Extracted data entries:
- Opening Delimiter -
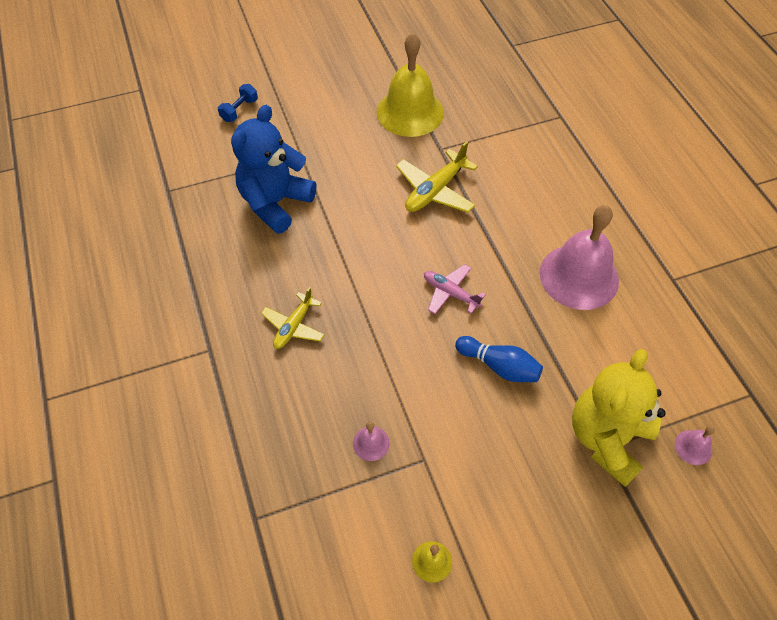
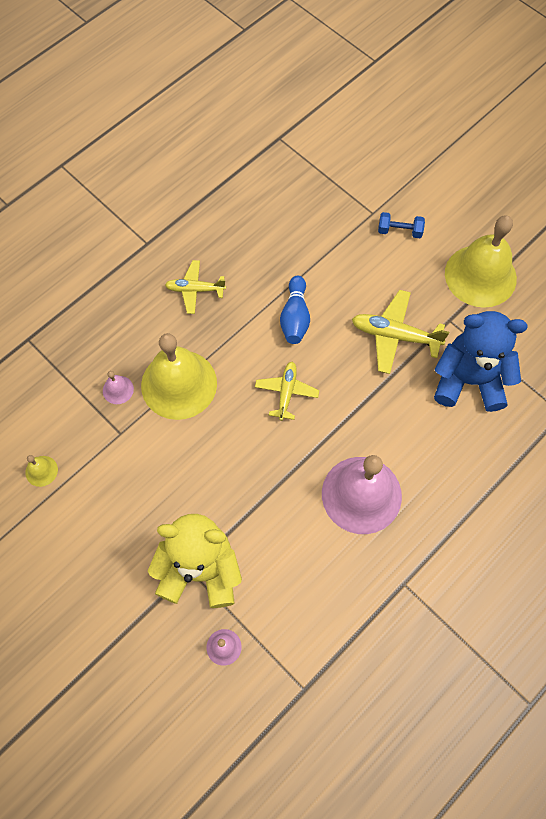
camera: 65 degrees right, 10 degrees up
(239, 110) = (396, 142): blue dumbbell -> blue dumbbell (399, 231)
(275, 203) = (309, 219): blue teddy bear -> blue teddy bear (469, 380)
(394, 382) = (179, 384): none -> yellow bell
(450, 293) = (286, 392): pink plane -> yellow plane
(499, 366) = (231, 459): blue bowling pin -> blue bowling pin (295, 317)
- Closing Delimiter -
Required work:
Could you state how many lines above include the word "yellow"? Reply with that number alone.

Answer box:
2